__EXERCISE PROMPT__:
Repeat the entire listing exactly. Omit all pictures.

━━━━━ WORKING DATA ━━━━━

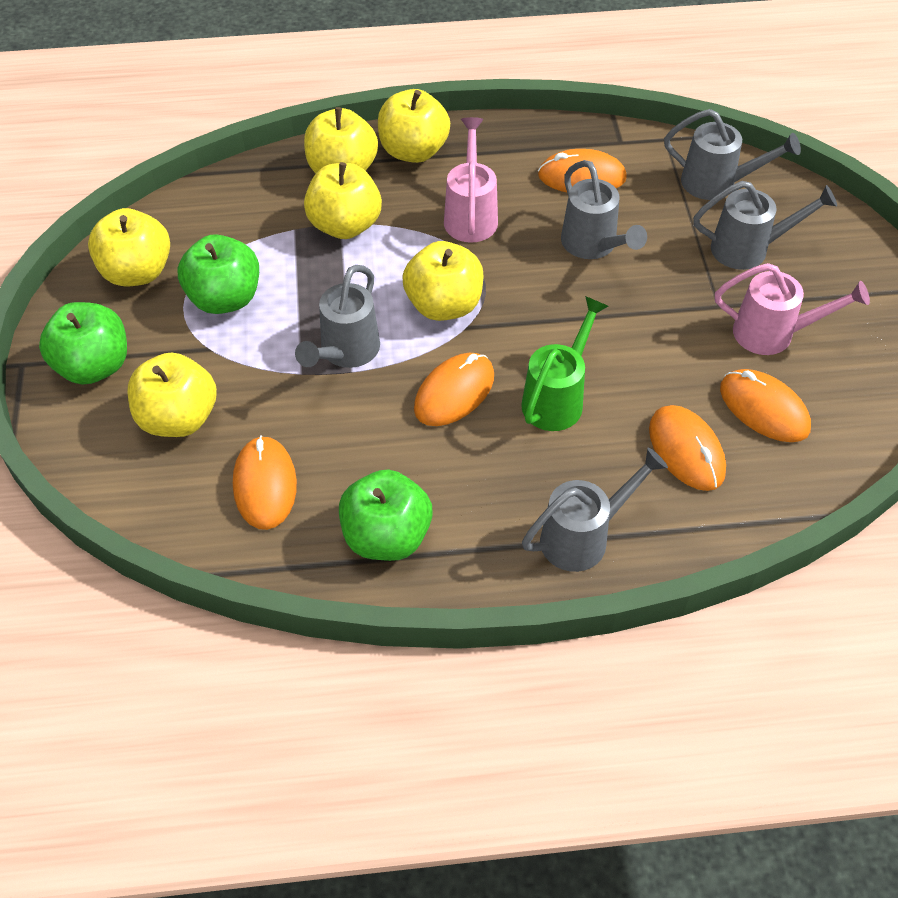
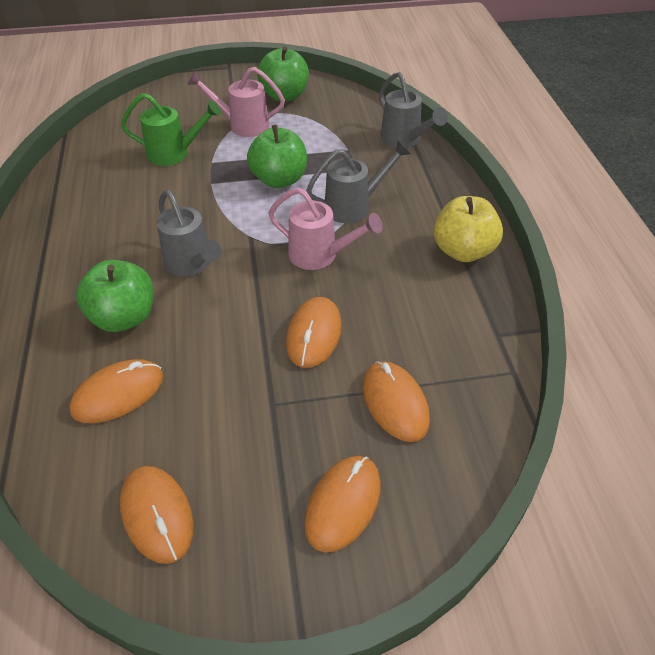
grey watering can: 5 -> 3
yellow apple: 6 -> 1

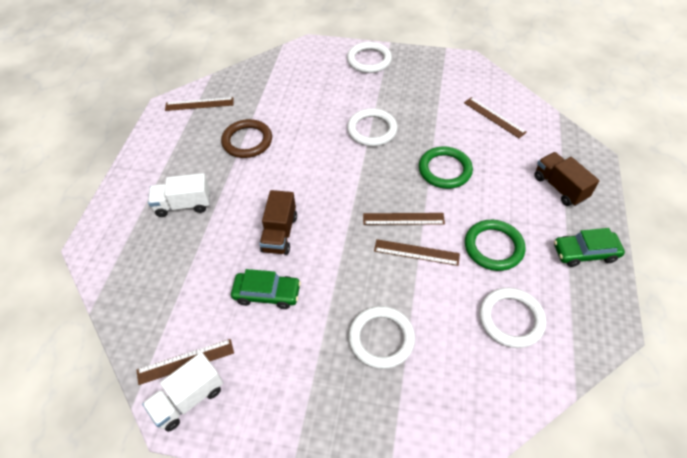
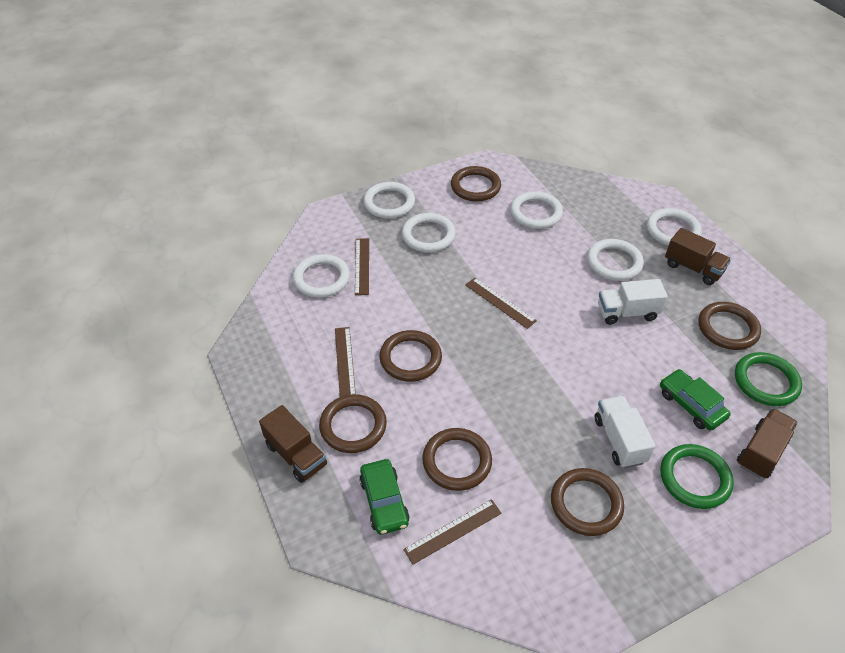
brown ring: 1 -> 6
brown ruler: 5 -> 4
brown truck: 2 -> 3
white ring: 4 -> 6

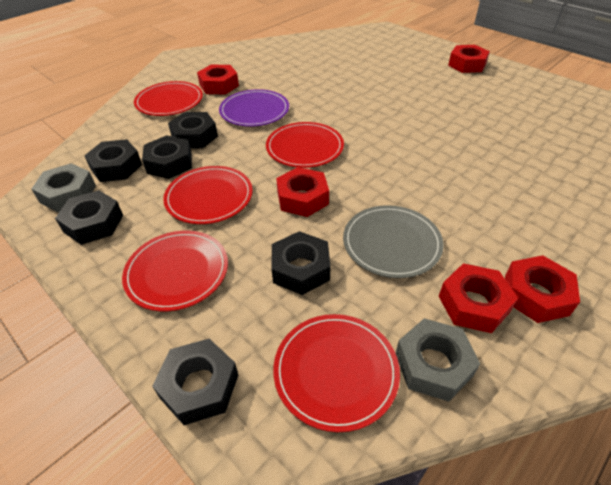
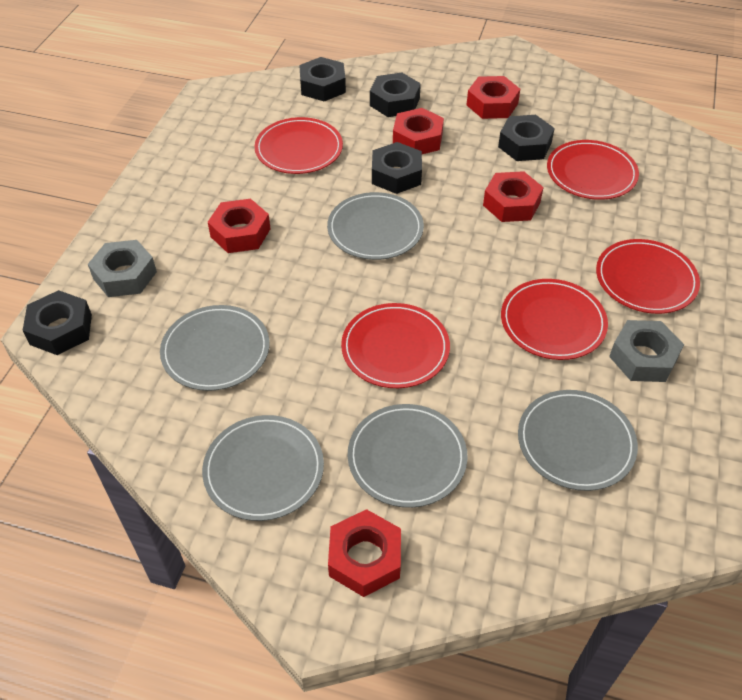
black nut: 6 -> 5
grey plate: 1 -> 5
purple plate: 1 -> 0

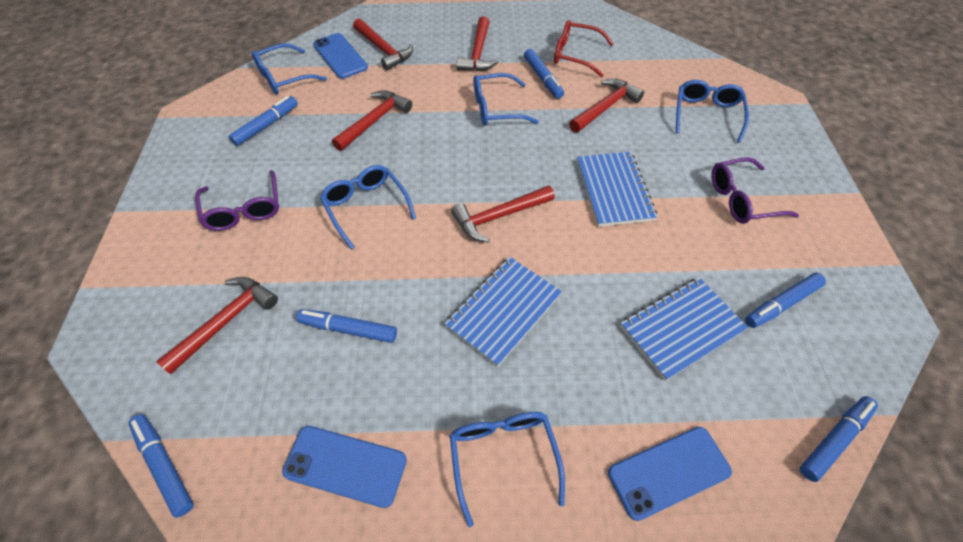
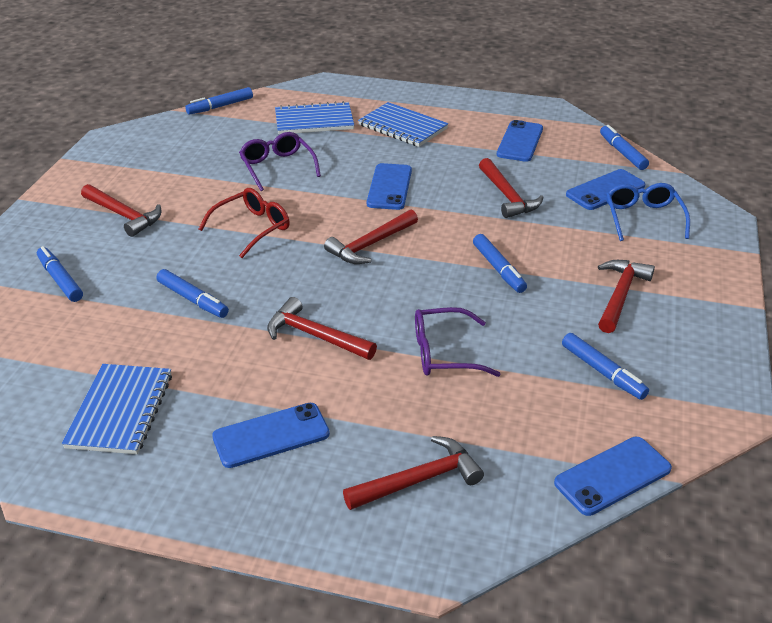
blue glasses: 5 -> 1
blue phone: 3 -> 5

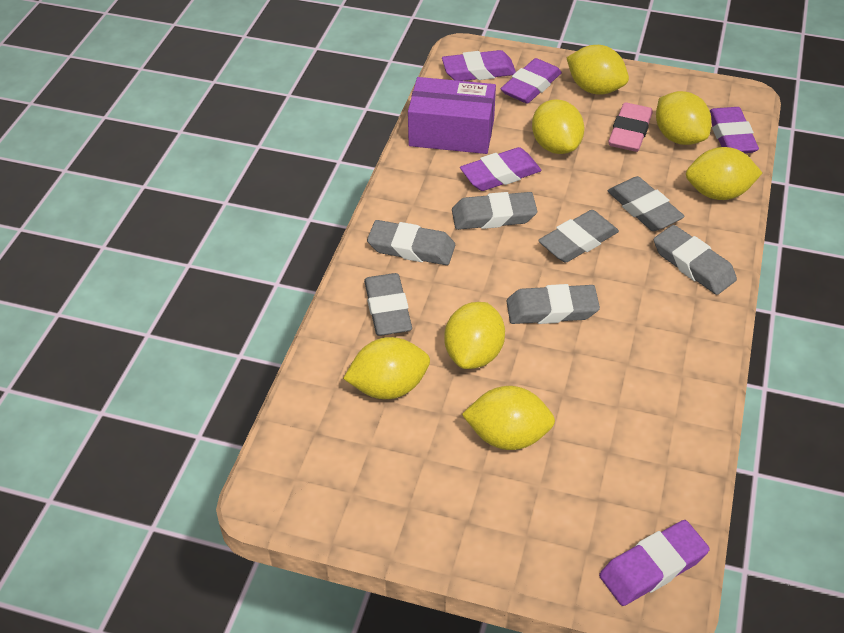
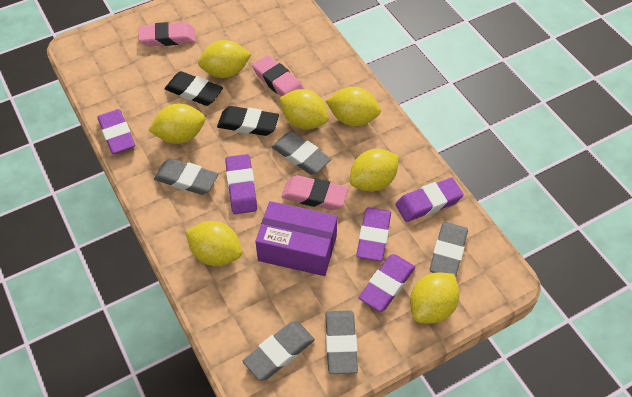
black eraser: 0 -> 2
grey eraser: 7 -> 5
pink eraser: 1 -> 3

━━━━━

__SOLUTION TO THE PROBLEM__:
grey watering can: 5 -> 3
yellow apple: 6 -> 1

brown ring: 1 -> 6
brown ruler: 5 -> 4
brown truck: 2 -> 3
white ring: 4 -> 6

black nut: 6 -> 5
grey plate: 1 -> 5
purple plate: 1 -> 0

blue glasses: 5 -> 1
blue phone: 3 -> 5

black eraser: 0 -> 2
grey eraser: 7 -> 5
pink eraser: 1 -> 3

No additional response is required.